Input for this task
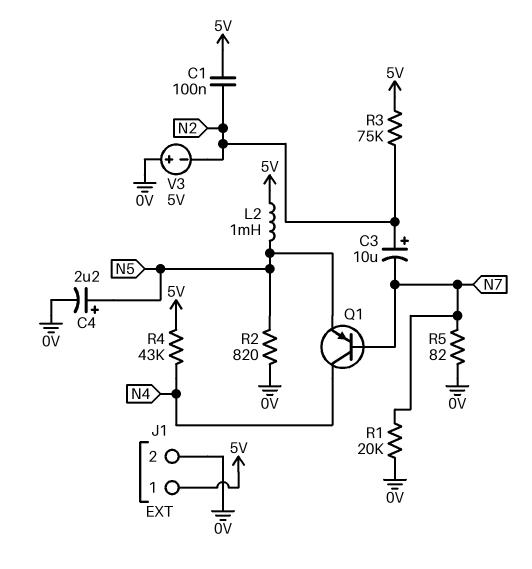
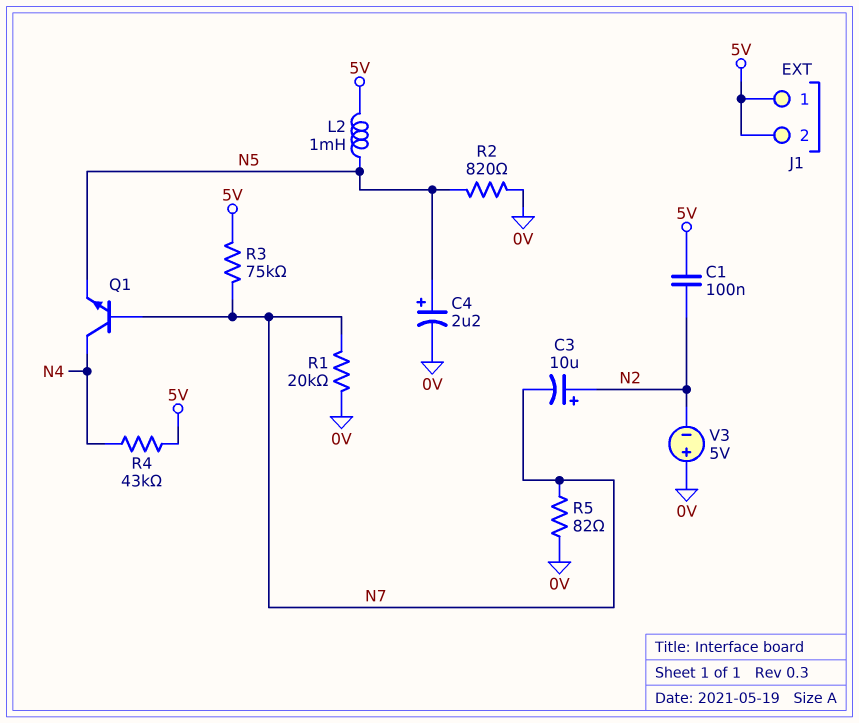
J1 pin 2: 0V -> 5V
Q1: PNP (B N7, C N4, E N5) -> NPN (B N7, C N4, E N5)
R3: 75k (5V, N2) -> 75k (5V, N7)

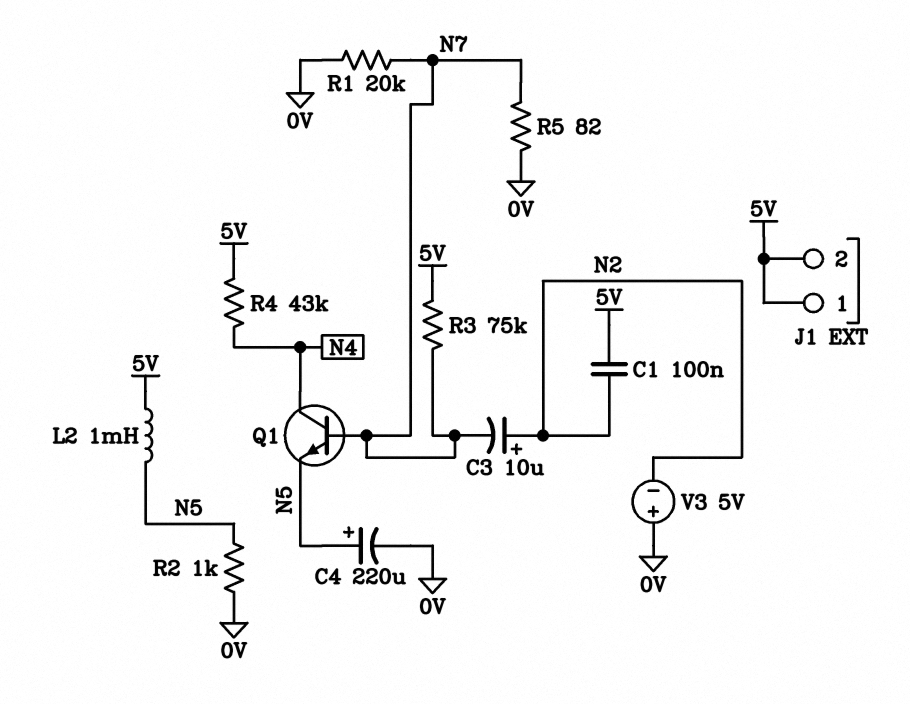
C4: 2.2uF (plus N5, minus 0V) -> 220uF (plus N5, minus 0V)
R2: 820 (0V, N5) -> 1k (0V, N5)

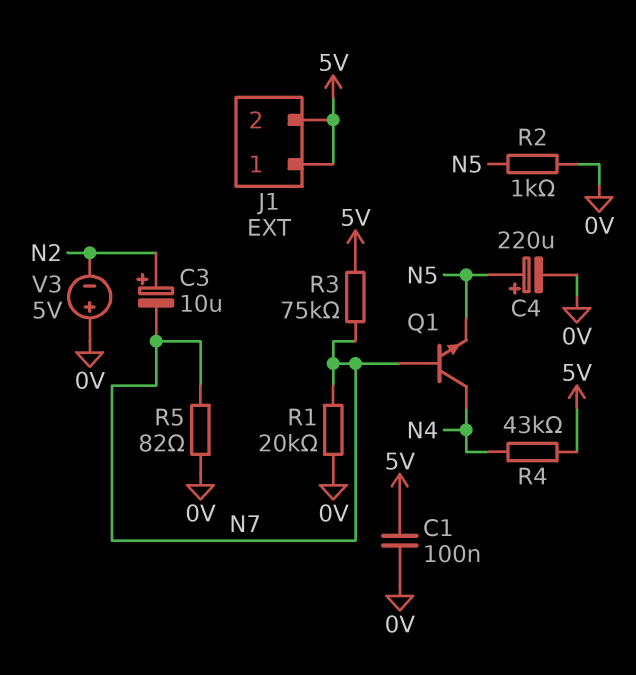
C1: 100nF (5V, N2) -> 100nF (0V, 5V)
L2: 1mH (5V, N5) -> none

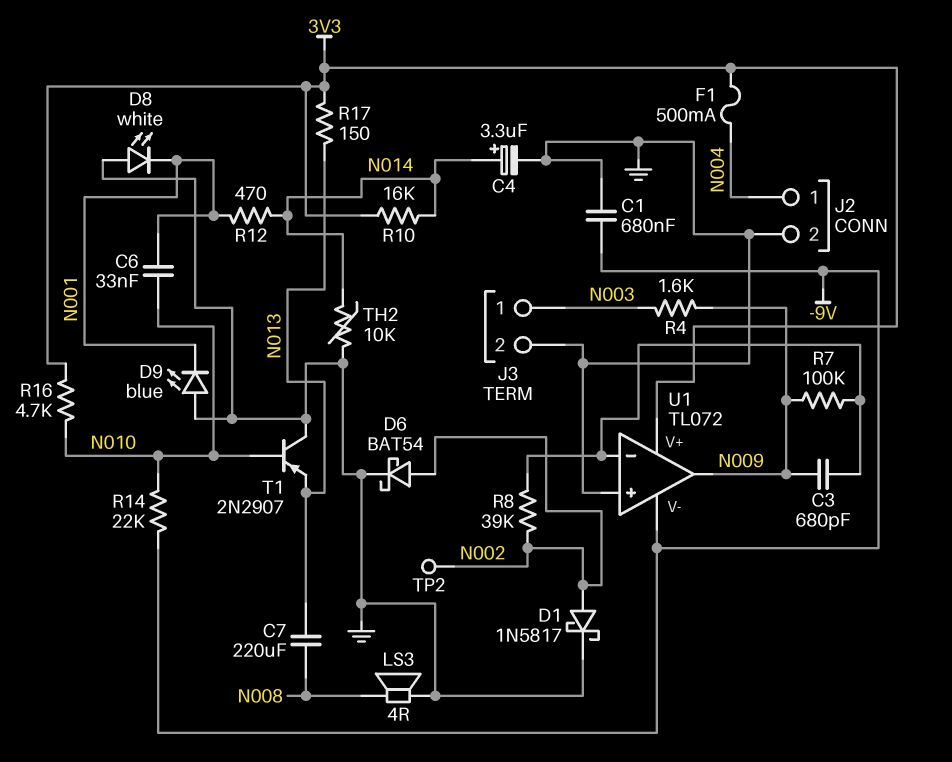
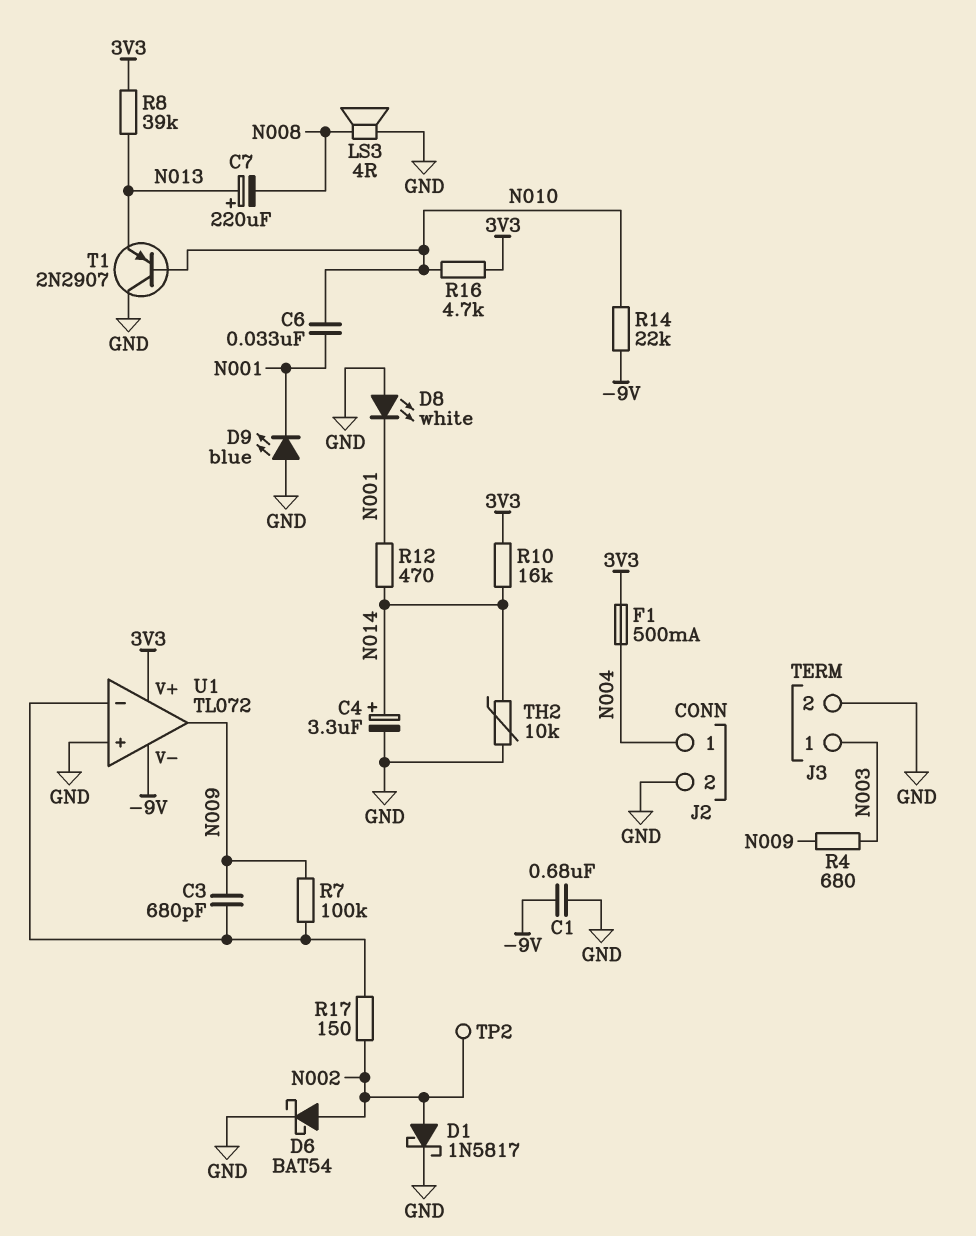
C7: 220uF (N008, N013) -> 220uF (plus N013, minus N008)
R4: 1.6k (N003, N009) -> 680 (N003, N009)
R8: 39k (N002, U1/in-) -> 39k (3V3, N013)
R17: 150 (3V3, N013) -> 150 (N002, U1/in-)

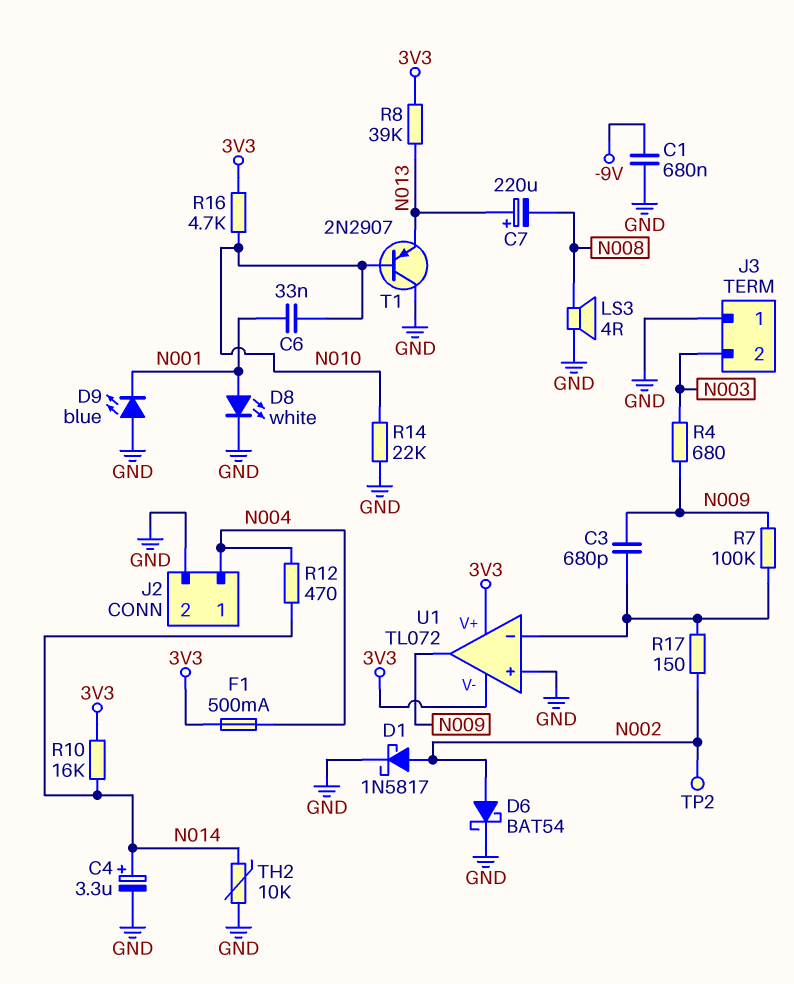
D8: LED white (A GND, K N001) -> LED white (A N001, K GND)
J3 pin 1: N003 -> GND
J3 pin 2: GND -> N003
R12: 470 (N001, N014) -> 470 (N004, N014)
R14: 22k (-9V, N010) -> 22k (GND, N010)
U1 pin V-: -9V -> 3V3

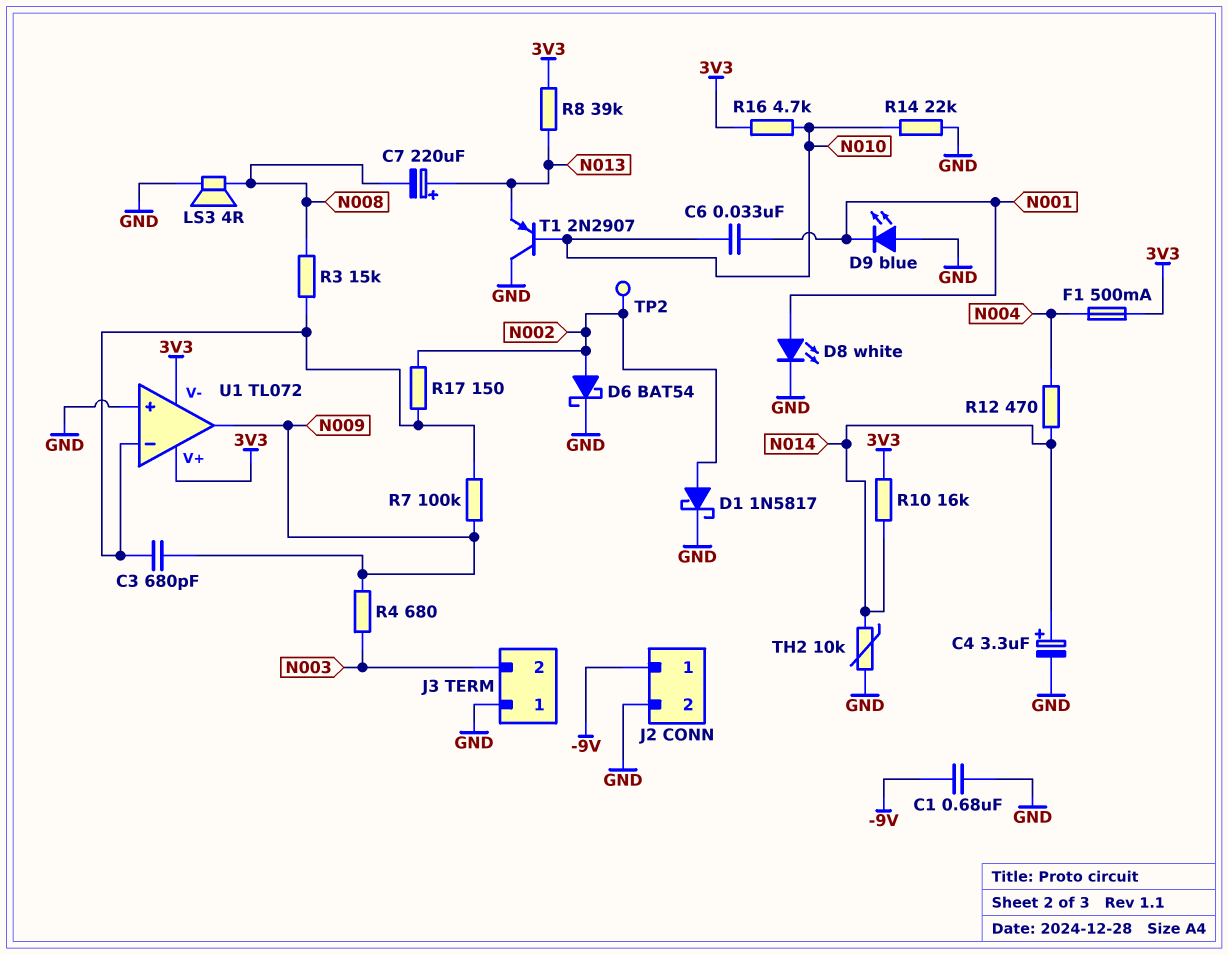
J2 pin 1: N004 -> -9V
R3: none -> 15k (N008, U1/in-)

What you will do
Excluding all pictures, reproduce the records exactly as they appear above.

Solved exercise
J1 pin 2: 0V -> 5V
Q1: PNP (B N7, C N4, E N5) -> NPN (B N7, C N4, E N5)
R3: 75k (5V, N2) -> 75k (5V, N7)

C4: 2.2uF (plus N5, minus 0V) -> 220uF (plus N5, minus 0V)
R2: 820 (0V, N5) -> 1k (0V, N5)

C1: 100nF (5V, N2) -> 100nF (0V, 5V)
L2: 1mH (5V, N5) -> none

C7: 220uF (N008, N013) -> 220uF (plus N013, minus N008)
R4: 1.6k (N003, N009) -> 680 (N003, N009)
R8: 39k (N002, U1/in-) -> 39k (3V3, N013)
R17: 150 (3V3, N013) -> 150 (N002, U1/in-)

D8: LED white (A GND, K N001) -> LED white (A N001, K GND)
J3 pin 1: N003 -> GND
J3 pin 2: GND -> N003
R12: 470 (N001, N014) -> 470 (N004, N014)
R14: 22k (-9V, N010) -> 22k (GND, N010)
U1 pin V-: -9V -> 3V3

J2 pin 1: N004 -> -9V
R3: none -> 15k (N008, U1/in-)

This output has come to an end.